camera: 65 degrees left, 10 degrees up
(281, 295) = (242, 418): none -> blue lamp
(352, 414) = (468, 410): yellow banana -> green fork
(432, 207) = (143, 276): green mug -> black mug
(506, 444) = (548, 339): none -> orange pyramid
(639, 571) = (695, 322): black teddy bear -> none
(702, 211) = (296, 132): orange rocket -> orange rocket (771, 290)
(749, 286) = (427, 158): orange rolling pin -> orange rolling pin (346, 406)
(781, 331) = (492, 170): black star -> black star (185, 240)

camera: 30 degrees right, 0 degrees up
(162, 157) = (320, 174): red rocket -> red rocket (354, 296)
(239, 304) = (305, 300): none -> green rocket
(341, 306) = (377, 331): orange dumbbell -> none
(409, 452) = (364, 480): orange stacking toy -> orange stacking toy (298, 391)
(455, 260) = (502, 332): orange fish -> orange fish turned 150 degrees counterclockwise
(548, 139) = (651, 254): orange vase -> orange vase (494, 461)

□ □ □

● BRIEF
An exact copy of every entry is the expected result.

● WRITTEN ANSWER
camera: 65 degrees left, 10 degrees up
(281, 295) = (242, 418): none -> blue lamp
(352, 414) = (468, 410): yellow banana -> green fork
(432, 207) = (143, 276): green mug -> black mug
(506, 444) = (548, 339): none -> orange pyramid
(639, 571) = (695, 322): black teddy bear -> none
(702, 211) = (296, 132): orange rocket -> orange rocket (771, 290)
(749, 286) = (427, 158): orange rolling pin -> orange rolling pin (346, 406)
(781, 331) = (492, 170): black star -> black star (185, 240)

camera: 30 degrees right, 0 degrees up
(162, 157) = (320, 174): red rocket -> red rocket (354, 296)
(239, 304) = (305, 300): none -> green rocket
(341, 306) = (377, 331): orange dumbbell -> none
(409, 452) = (364, 480): orange stacking toy -> orange stacking toy (298, 391)
(455, 260) = (502, 332): orange fish -> orange fish turned 150 degrees counterclockwise
(548, 139) = (651, 254): orange vase -> orange vase (494, 461)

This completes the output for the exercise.